What the task asks: Search the data below for the string "emerald" and copy all lines where it shows up.

Records to use:

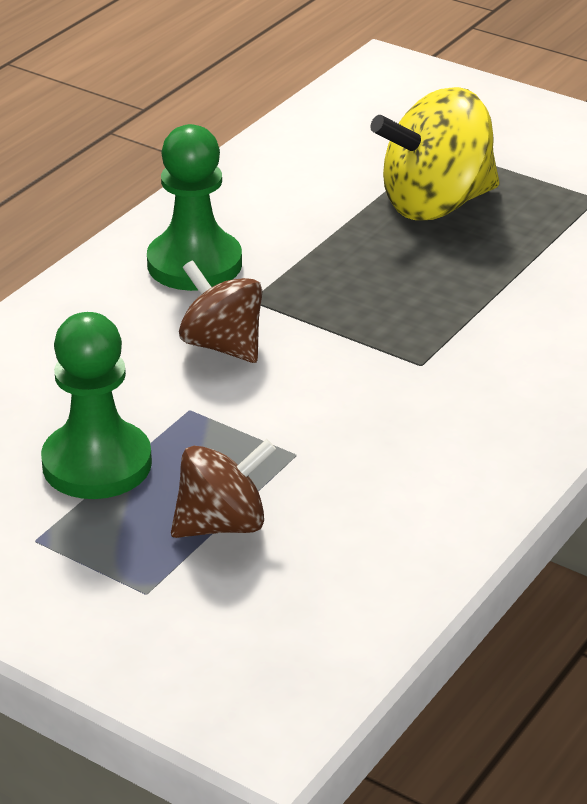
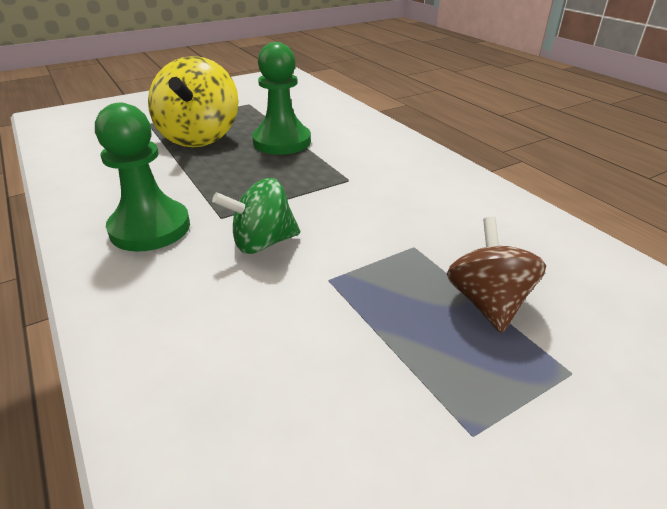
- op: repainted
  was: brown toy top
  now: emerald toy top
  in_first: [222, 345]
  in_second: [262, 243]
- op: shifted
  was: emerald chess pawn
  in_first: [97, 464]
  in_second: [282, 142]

Response below:
  now: emerald toy top
  was: emerald chess pawn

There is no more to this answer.